• **Exercise objective**
Beginning at the top of the entries below, retype each line exactly until the line containing "red cross: (72, 74) -> (45, 59), turned -32" has been written out; include no pictures and no later lines.

• **Data supplied**
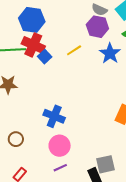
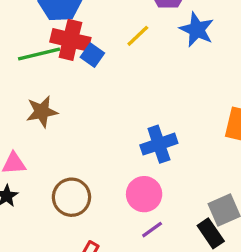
blue cross: (54, 116) -> (159, 144), moved, turned -30
brown circle: (16, 139) -> (71, 197), size x1.5

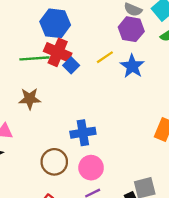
blue star: (197, 30) -> (132, 66), moved
blue cross: (159, 144) -> (83, 133), moved
brown circle: (71, 197) -> (54, 162), moved

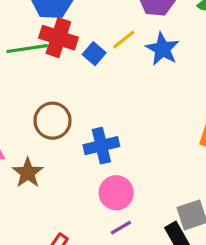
blue square: (71, 65) -> (94, 54), moved
brown star: (30, 99) -> (28, 173), moved, turned -30
brown circle: (54, 162) -> (53, 121), moved

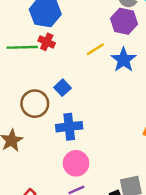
red cross: (58, 38) -> (47, 42), size x0.6
blue square: (94, 54) -> (62, 88), moved

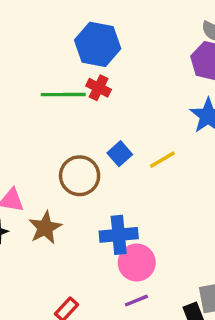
yellow line: (95, 49) -> (162, 160), moved
blue cross: (69, 127) -> (119, 235), moved

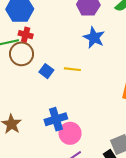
yellow line: (162, 160) -> (72, 69), turned 49
brown circle: (80, 176) -> (22, 54), moved

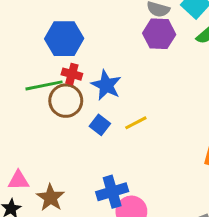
blue star: (94, 38) -> (106, 85), moved
yellow line: (72, 69) -> (136, 123), turned -35

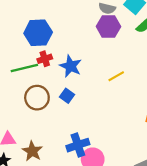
red cross: (72, 74) -> (45, 59), turned -32
brown circle: (66, 101) -> (37, 98), moved
yellow line: (136, 123) -> (116, 76), moved

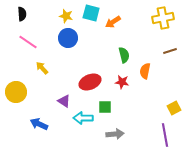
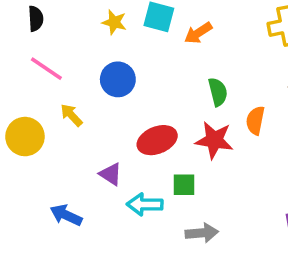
blue circle: (68, 38) -> (118, 79), moved
red star: (122, 82) -> (214, 140), size x1.5
yellow circle: (16, 92) -> (25, 137), moved

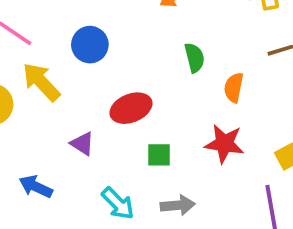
yellow arrow: (71, 115) -> (41, 82), size x1.6
red star: (214, 140) -> (224, 144), moved
cyan arrow: (145, 204) -> (118, 203), moved, turned -136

• **Result below**
blue cross: (54, 116) -> (159, 144), moved, turned -30
brown circle: (16, 139) -> (71, 197), size x1.5

blue star: (197, 30) -> (132, 66), moved
blue cross: (159, 144) -> (83, 133), moved
brown circle: (71, 197) -> (54, 162), moved

blue square: (71, 65) -> (94, 54), moved
brown star: (30, 99) -> (28, 173), moved, turned -30
brown circle: (54, 162) -> (53, 121), moved

red cross: (58, 38) -> (47, 42), size x0.6
blue square: (94, 54) -> (62, 88), moved

yellow line: (95, 49) -> (162, 160), moved
blue cross: (69, 127) -> (119, 235), moved

yellow line: (162, 160) -> (72, 69), turned 49
brown circle: (80, 176) -> (22, 54), moved

blue star: (94, 38) -> (106, 85), moved
yellow line: (72, 69) -> (136, 123), turned -35

red cross: (72, 74) -> (45, 59), turned -32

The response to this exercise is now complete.